Task prompt | Find every line in the records below that contains "circle", and copy it.

Extracted information Block Start

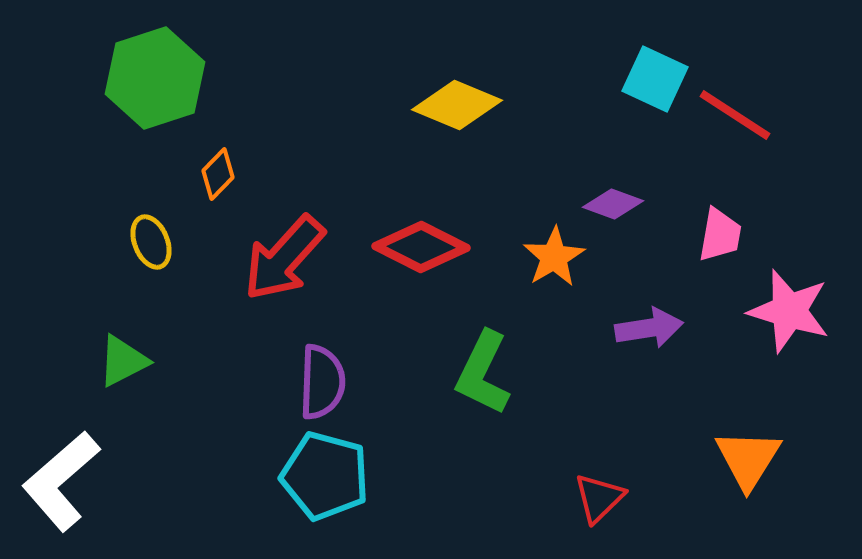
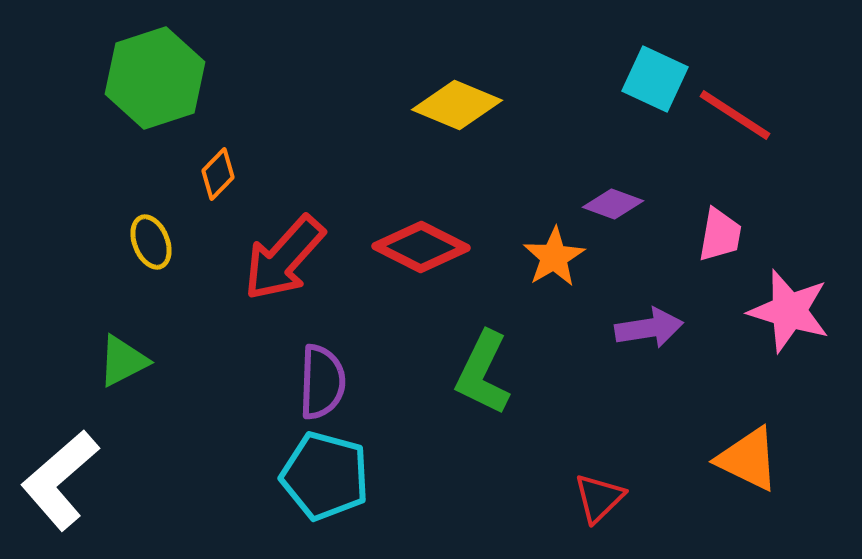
orange triangle: rotated 36 degrees counterclockwise
white L-shape: moved 1 px left, 1 px up
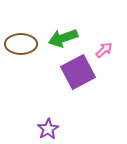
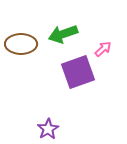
green arrow: moved 4 px up
pink arrow: moved 1 px left, 1 px up
purple square: rotated 8 degrees clockwise
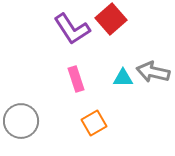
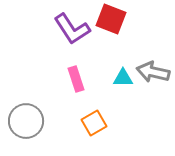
red square: rotated 28 degrees counterclockwise
gray circle: moved 5 px right
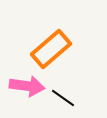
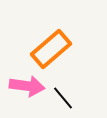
black line: rotated 15 degrees clockwise
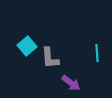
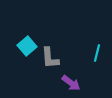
cyan line: rotated 18 degrees clockwise
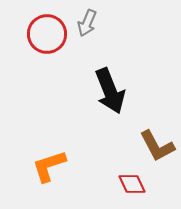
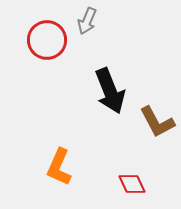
gray arrow: moved 2 px up
red circle: moved 6 px down
brown L-shape: moved 24 px up
orange L-shape: moved 10 px right, 1 px down; rotated 48 degrees counterclockwise
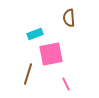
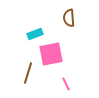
brown line: moved 1 px up
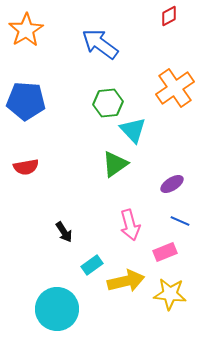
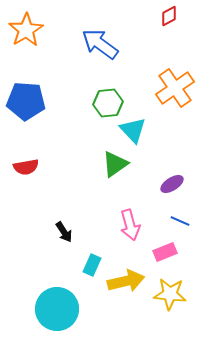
cyan rectangle: rotated 30 degrees counterclockwise
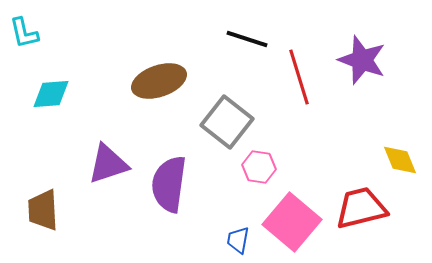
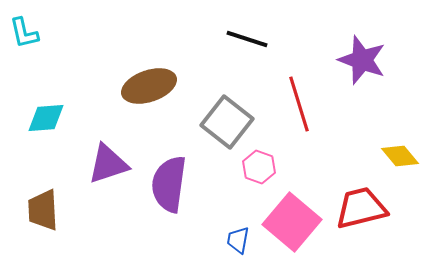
red line: moved 27 px down
brown ellipse: moved 10 px left, 5 px down
cyan diamond: moved 5 px left, 24 px down
yellow diamond: moved 4 px up; rotated 18 degrees counterclockwise
pink hexagon: rotated 12 degrees clockwise
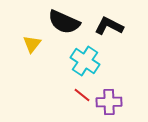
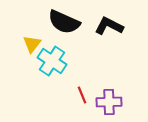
cyan cross: moved 33 px left
red line: rotated 30 degrees clockwise
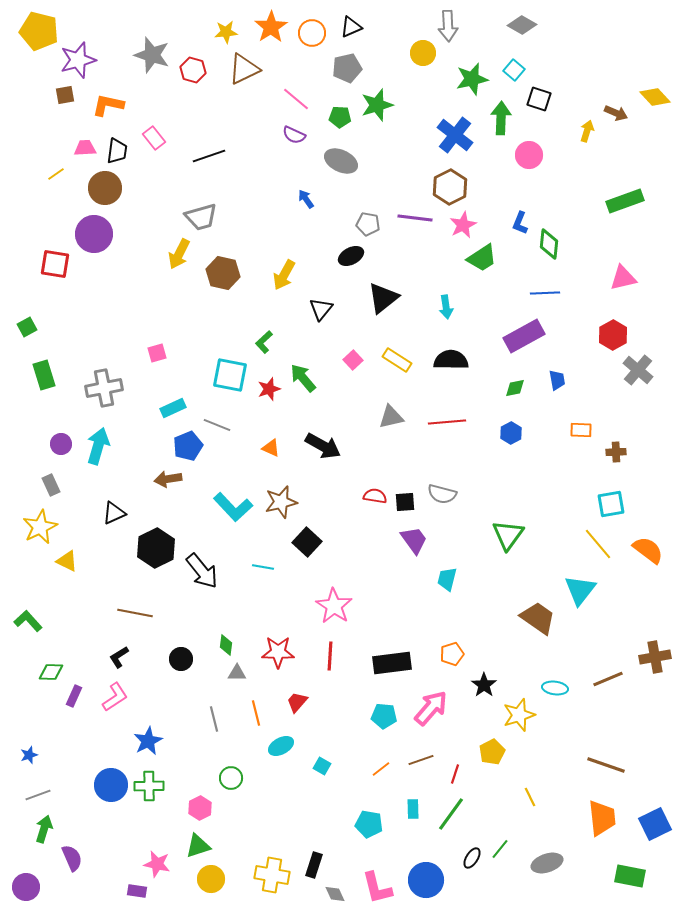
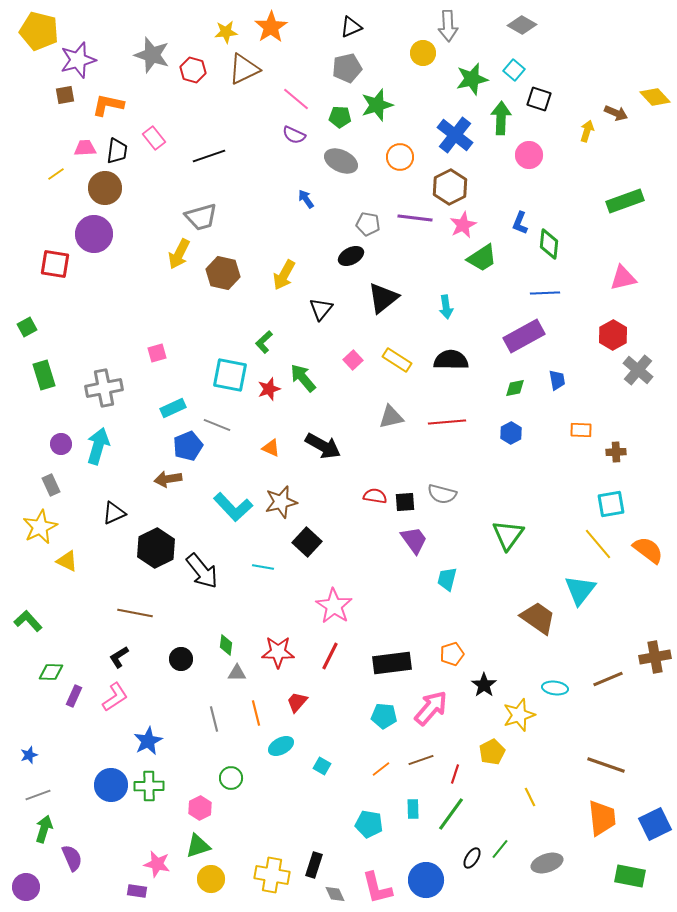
orange circle at (312, 33): moved 88 px right, 124 px down
red line at (330, 656): rotated 24 degrees clockwise
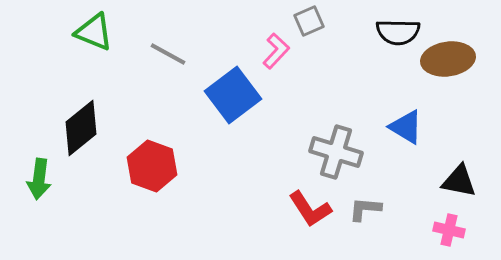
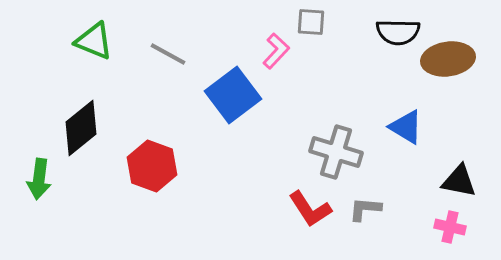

Extracted information Block End

Solved exercise |
gray circle: moved 5 px right
red circle: moved 6 px down
orange circle at (312, 33): moved 88 px right, 124 px down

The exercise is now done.